Scene change data

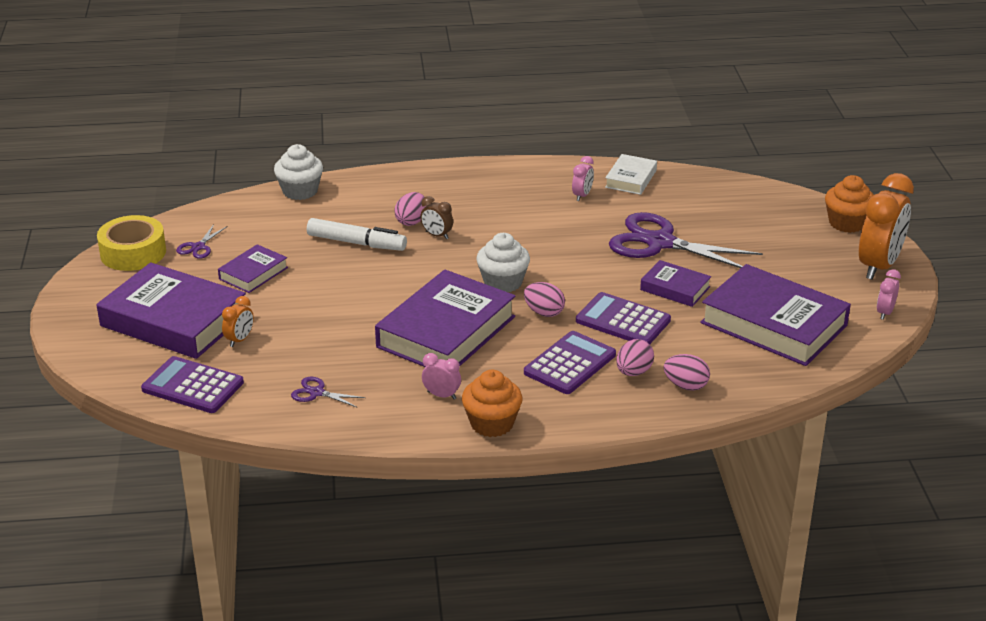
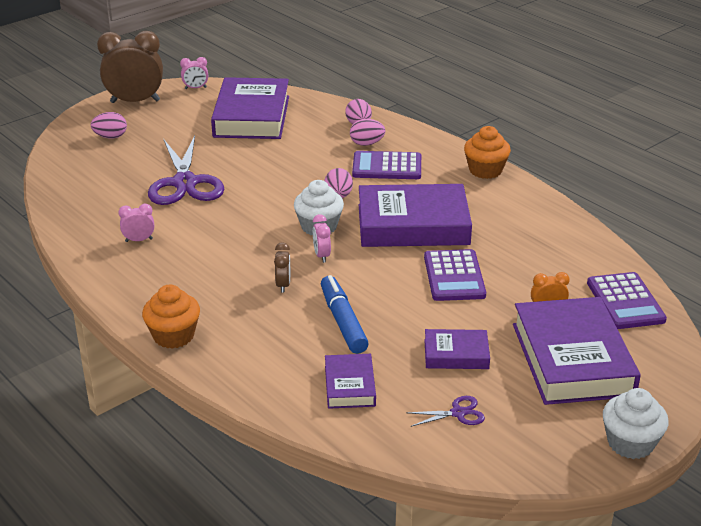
camera: 125 degrees left, 0 degrees up
(133, 253) = (518, 452): yellow tape -> none
(300, 191) = (288, 404): white cupcake -> white cupcake (630, 443)
(317, 392) = (552, 245): purple scissors -> none
(356, 243) = (343, 321): white marker -> blue marker
(411, 221) = (274, 308): pink egg -> pink egg (110, 137)
(441, 395) = (484, 198): pink clock -> pink clock (322, 256)
(623, 320) = (311, 165): purple calculator -> purple calculator (454, 276)
(631, 179) = (85, 227): white book -> none
(675, 288) = (246, 159): purple book -> purple book (350, 386)
(847, 223) = (80, 124): orange cupcake -> orange cupcake (173, 336)
(878, 266) = (135, 101): orange clock -> brown clock

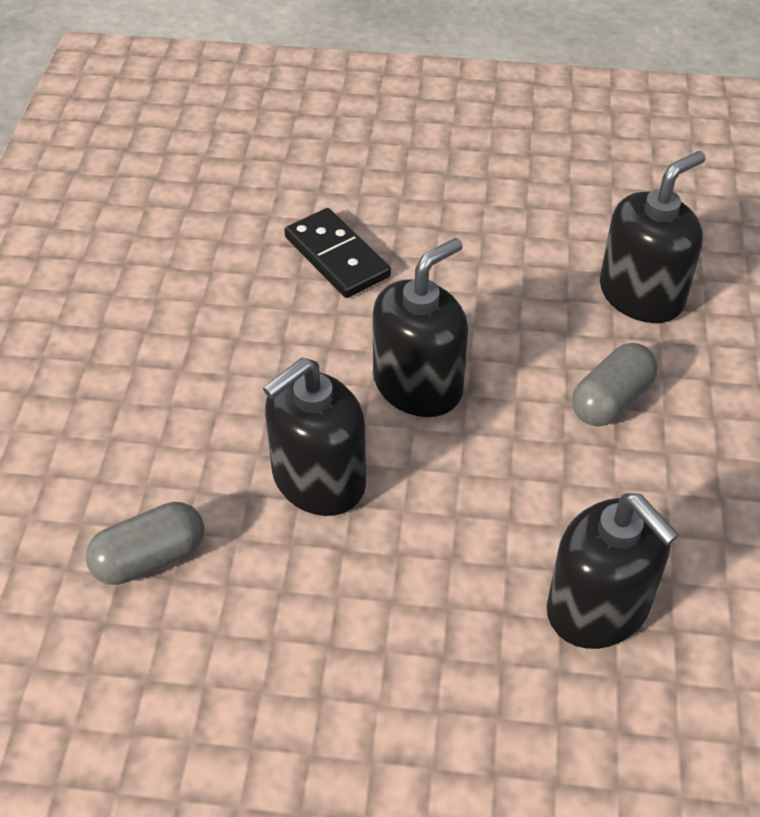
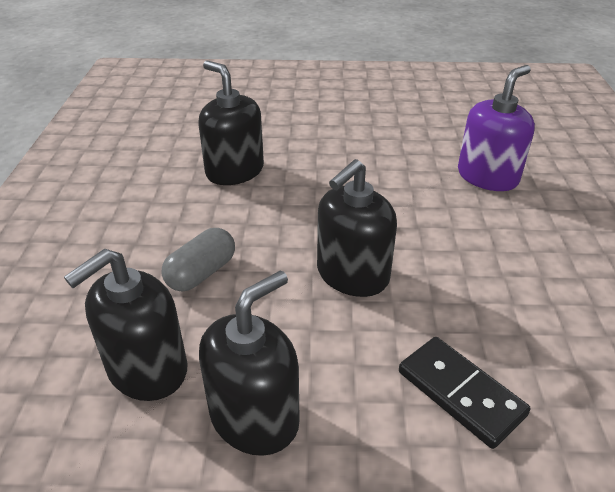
camera: 175 degrees right, 10 degrees down
(150, 558) = (487, 177): grey capsule -> purple soap dispenser
(318, 480) = (406, 215): black soap dispenser -> black soap dispenser (254, 417)

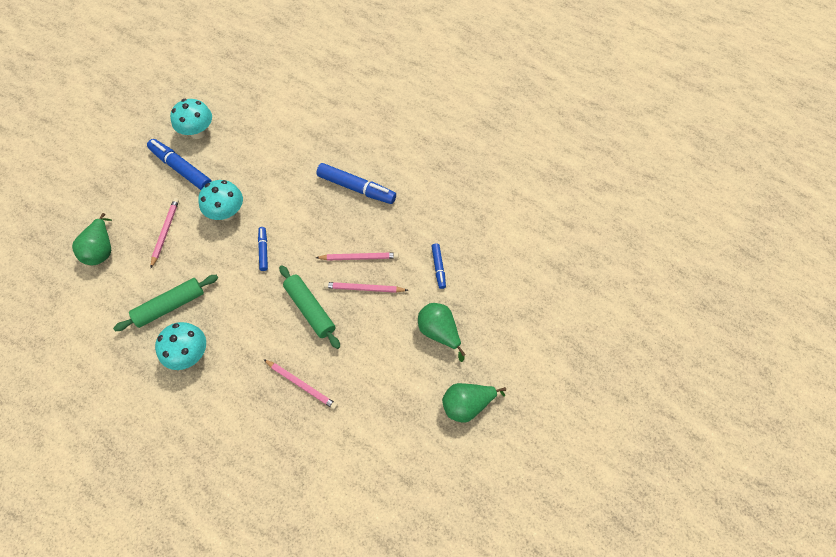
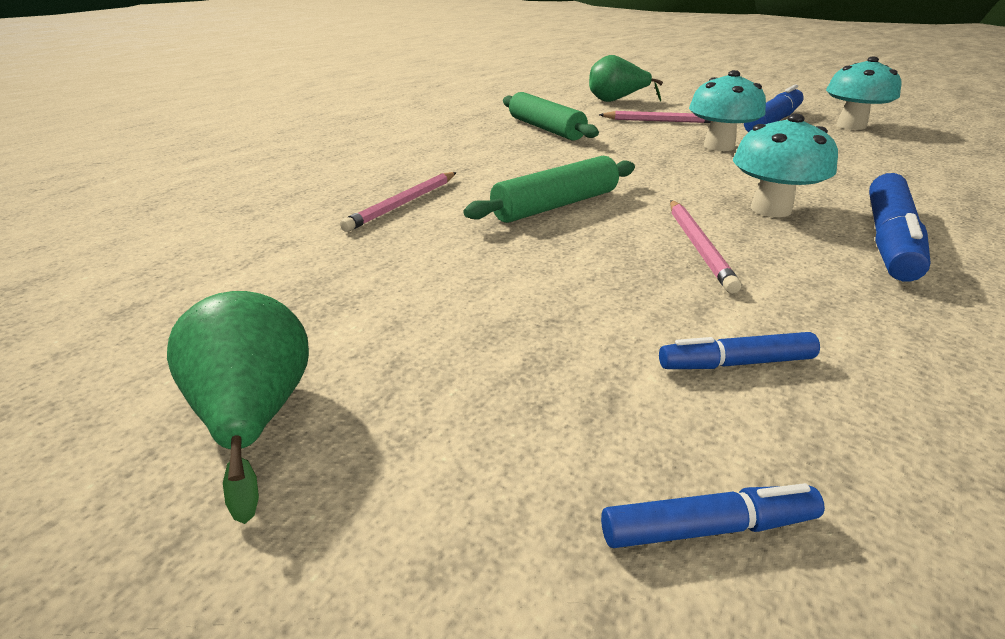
camera: 90 degrees right, 30 degrees down
(189, 354) = (472, 140): turquoise mushroom -> turquoise mushroom (770, 209)
(263, 251) = (663, 169): blue marker -> blue marker (706, 527)
(364, 288) = (619, 253): pink pencil -> none
(439, 332) = (510, 362): green pear -> none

■ **What you should do**: Give the records back verbatim, pictures excluded.

■ **Output of the task**:
camera: 125 degrees left, 0 degrees up
(133, 253) = (518, 452): yellow tape -> none
(300, 191) = (288, 404): white cupcake -> white cupcake (630, 443)
(317, 392) = (552, 245): purple scissors -> none
(356, 243) = (343, 321): white marker -> blue marker
(411, 221) = (274, 308): pink egg -> pink egg (110, 137)
(441, 395) = (484, 198): pink clock -> pink clock (322, 256)
(623, 320) = (311, 165): purple calculator -> purple calculator (454, 276)
(631, 179) = (85, 227): white book -> none
(675, 288) = (246, 159): purple book -> purple book (350, 386)
(847, 223) = (80, 124): orange cupcake -> orange cupcake (173, 336)
(878, 266) = (135, 101): orange clock -> brown clock

camera: 175 degrees right, 10 degrees down
(150, 558) = (487, 177): grey capsule -> purple soap dispenser
(318, 480) = (406, 215): black soap dispenser -> black soap dispenser (254, 417)

camera: 90 degrees right, 30 degrees down
(189, 354) = (472, 140): turquoise mushroom -> turquoise mushroom (770, 209)
(263, 251) = (663, 169): blue marker -> blue marker (706, 527)
(364, 288) = (619, 253): pink pencil -> none
(439, 332) = (510, 362): green pear -> none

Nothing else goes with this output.